Every line from the top of the records through the one bearing "R4: 11k (3V3, MIC) -> 11k (3V3, VB)" is to be reproduced exactly, and pictures are to be left out.

PROVIDED DATA section start

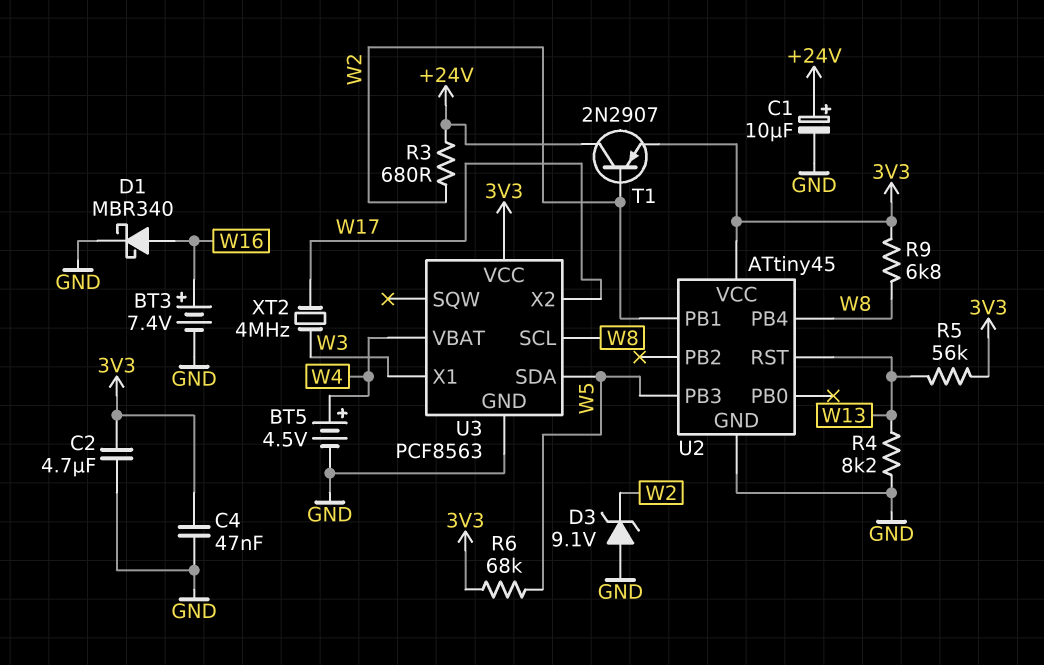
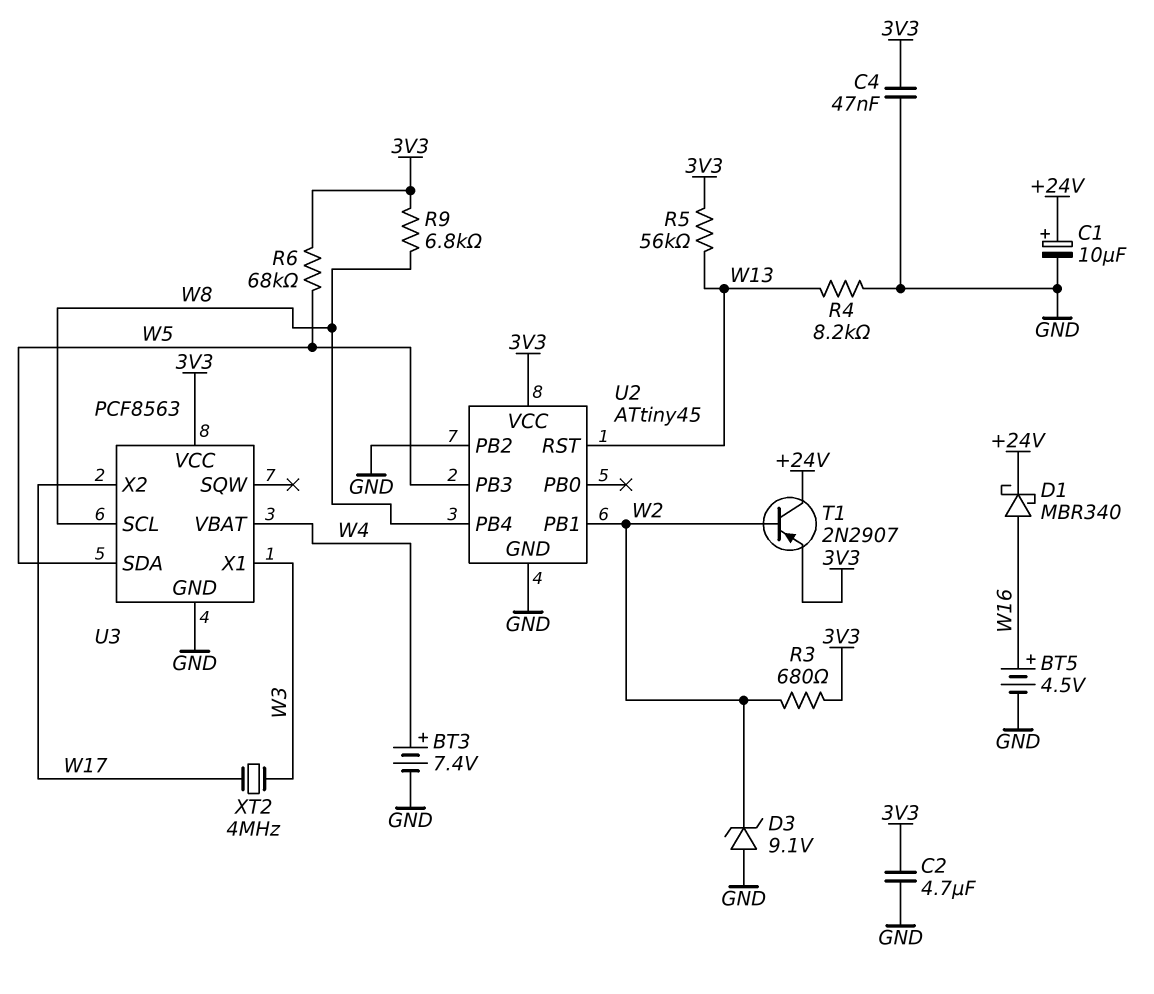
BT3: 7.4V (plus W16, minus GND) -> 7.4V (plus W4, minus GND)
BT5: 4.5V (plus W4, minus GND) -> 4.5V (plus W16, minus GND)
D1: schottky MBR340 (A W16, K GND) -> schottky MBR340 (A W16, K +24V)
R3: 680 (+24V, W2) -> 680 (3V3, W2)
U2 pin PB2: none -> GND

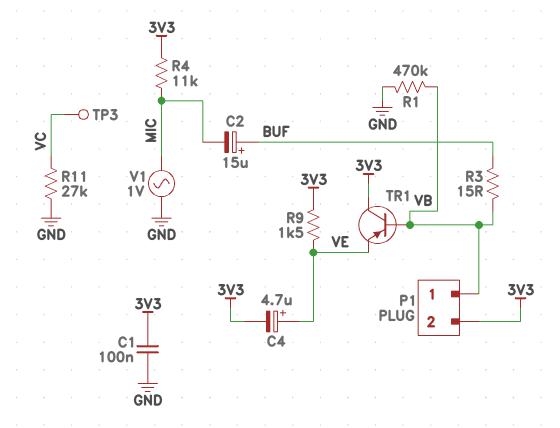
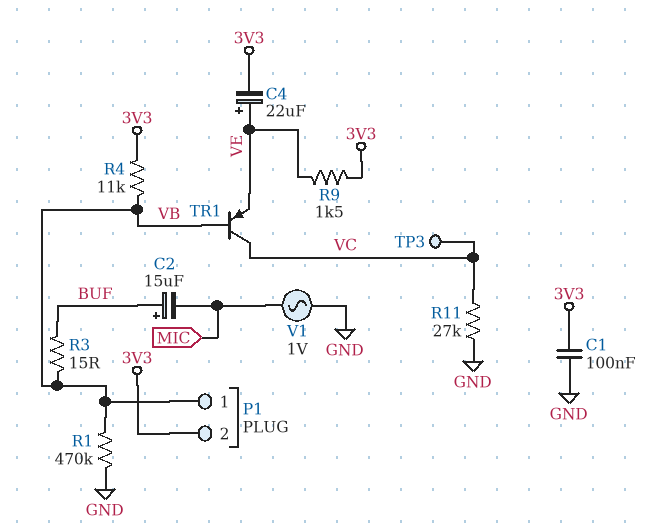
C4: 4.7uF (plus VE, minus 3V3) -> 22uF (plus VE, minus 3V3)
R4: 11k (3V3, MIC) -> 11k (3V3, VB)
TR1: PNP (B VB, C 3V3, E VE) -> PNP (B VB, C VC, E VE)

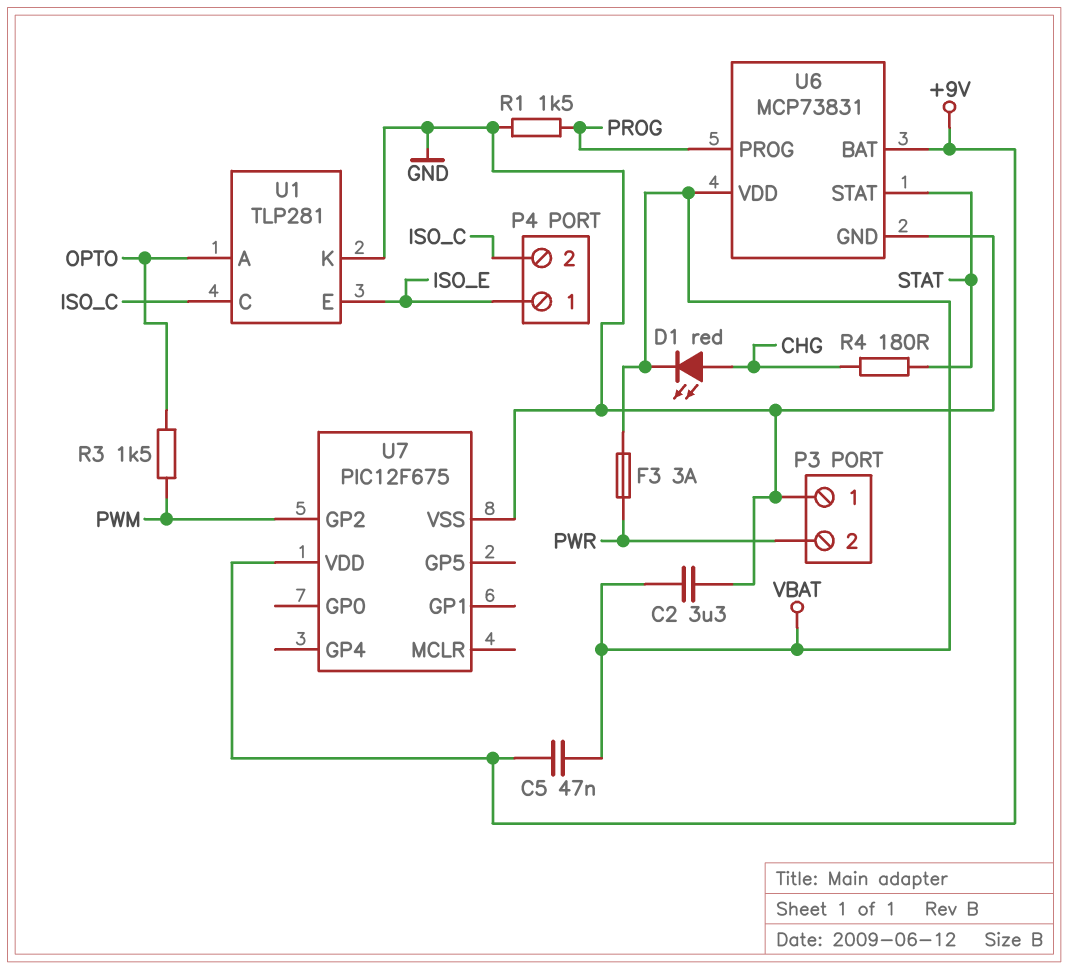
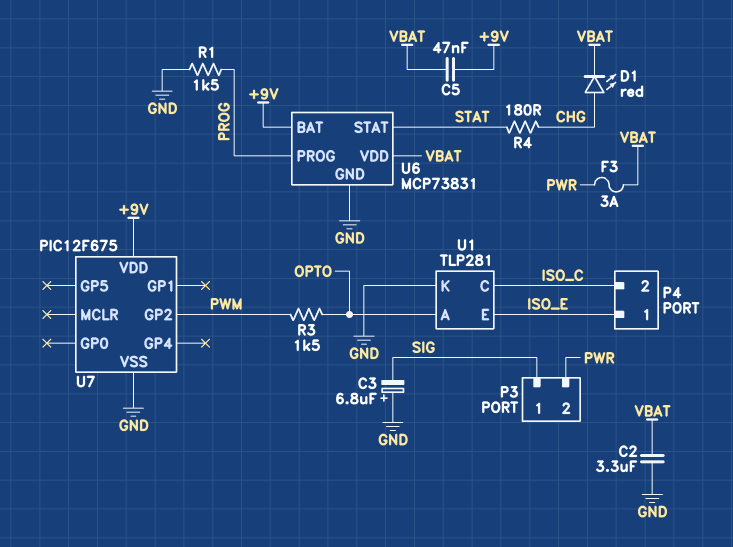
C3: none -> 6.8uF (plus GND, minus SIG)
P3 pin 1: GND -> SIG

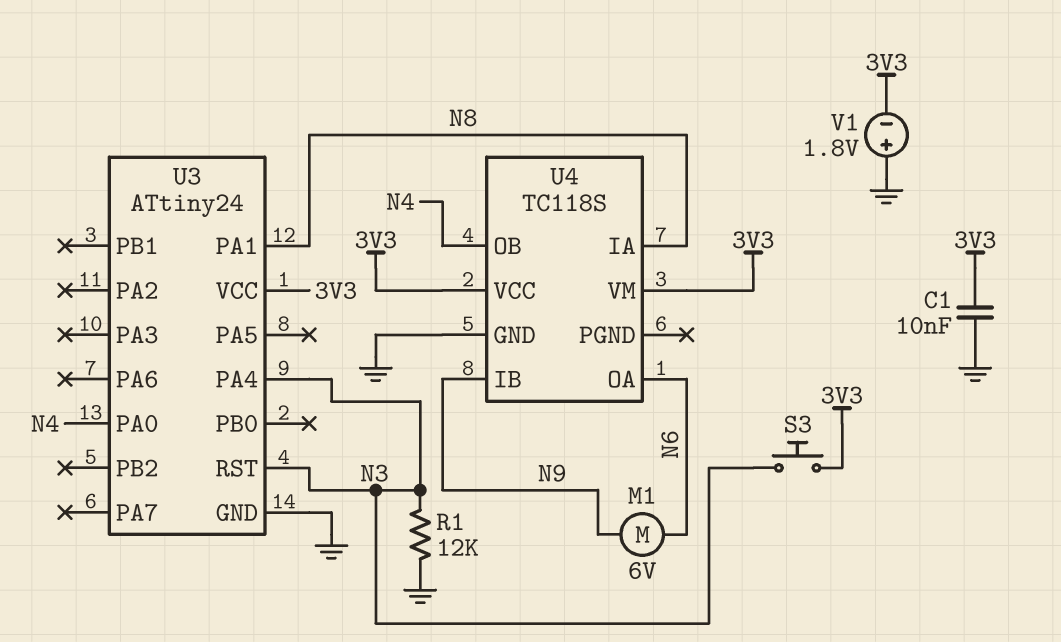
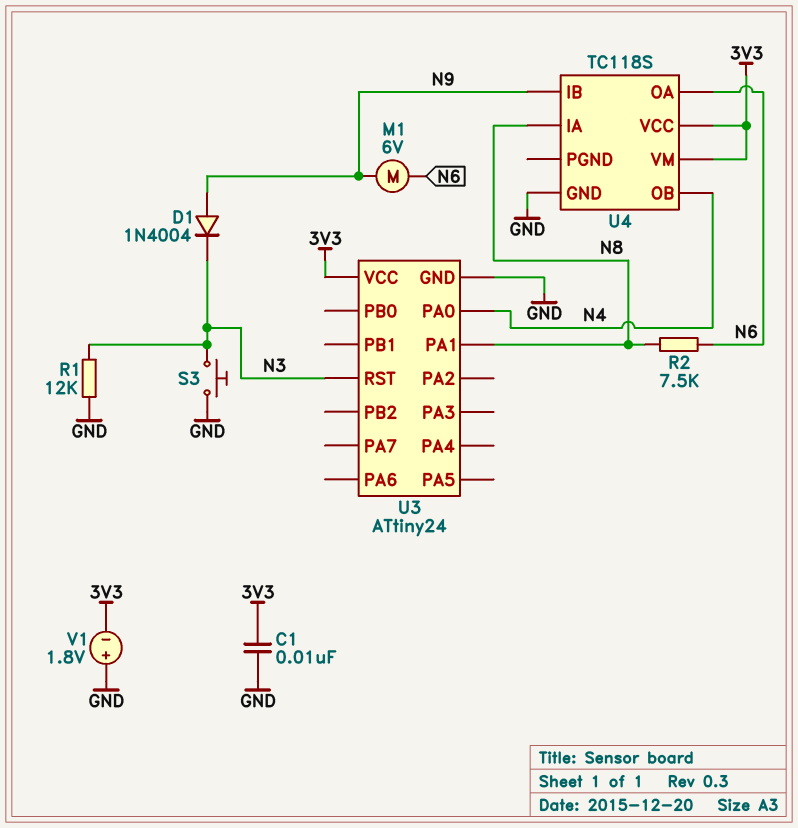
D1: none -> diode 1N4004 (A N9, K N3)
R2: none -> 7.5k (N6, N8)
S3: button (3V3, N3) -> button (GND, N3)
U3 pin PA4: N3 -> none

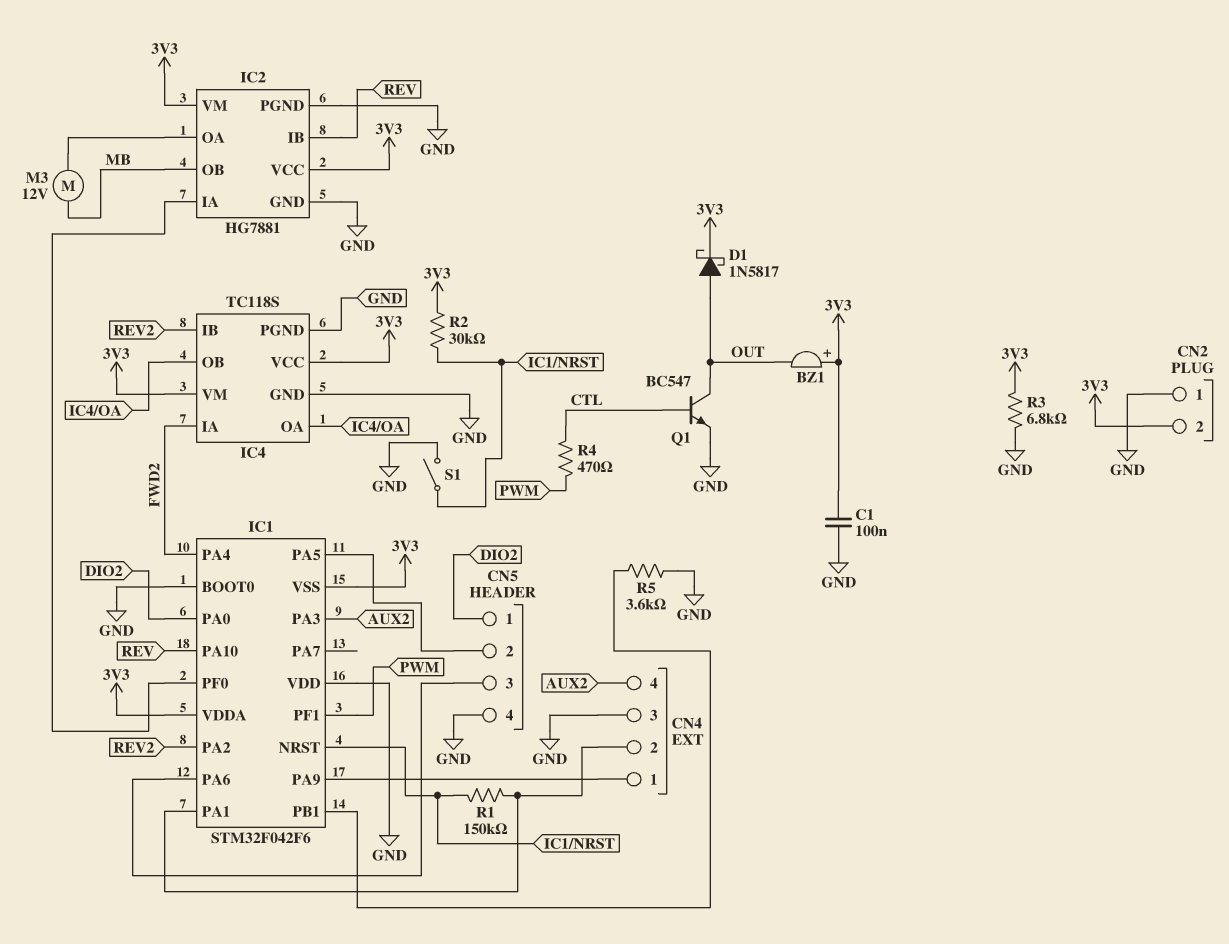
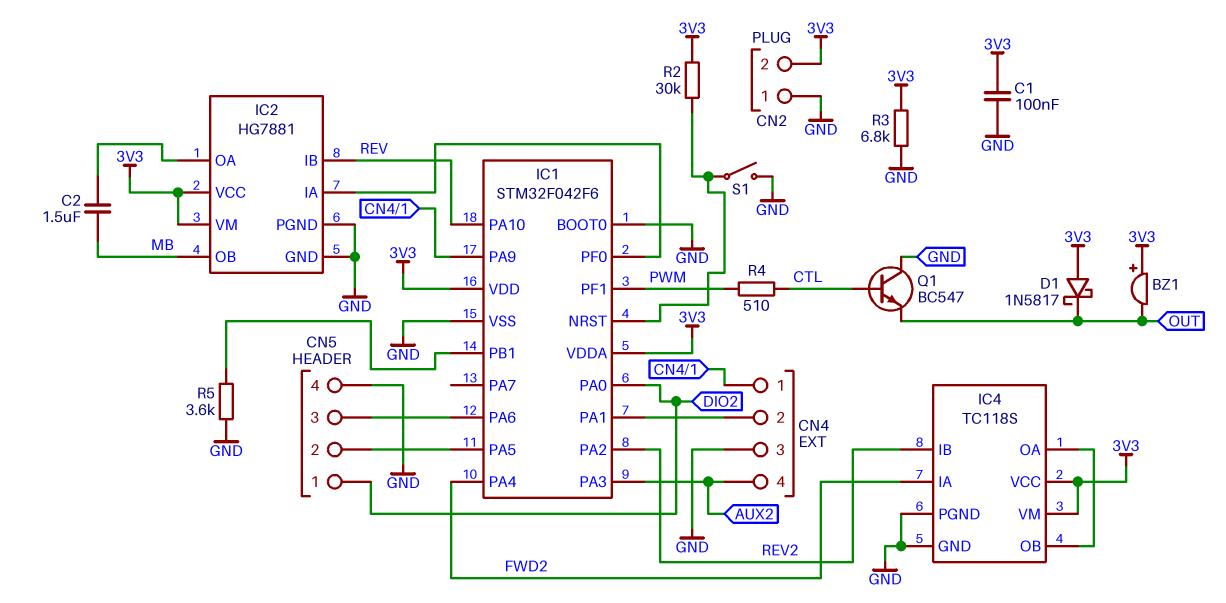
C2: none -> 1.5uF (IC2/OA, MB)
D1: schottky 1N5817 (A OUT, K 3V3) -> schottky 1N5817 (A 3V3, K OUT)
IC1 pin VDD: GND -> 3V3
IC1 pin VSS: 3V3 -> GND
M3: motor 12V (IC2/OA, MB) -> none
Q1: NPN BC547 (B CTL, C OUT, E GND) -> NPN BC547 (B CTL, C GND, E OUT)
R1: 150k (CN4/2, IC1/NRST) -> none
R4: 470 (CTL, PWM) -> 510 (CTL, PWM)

PROVIDED DATA section end

→ YOUR SOLUTION:
BT3: 7.4V (plus W16, minus GND) -> 7.4V (plus W4, minus GND)
BT5: 4.5V (plus W4, minus GND) -> 4.5V (plus W16, minus GND)
D1: schottky MBR340 (A W16, K GND) -> schottky MBR340 (A W16, K +24V)
R3: 680 (+24V, W2) -> 680 (3V3, W2)
U2 pin PB2: none -> GND

C4: 4.7uF (plus VE, minus 3V3) -> 22uF (plus VE, minus 3V3)
R4: 11k (3V3, MIC) -> 11k (3V3, VB)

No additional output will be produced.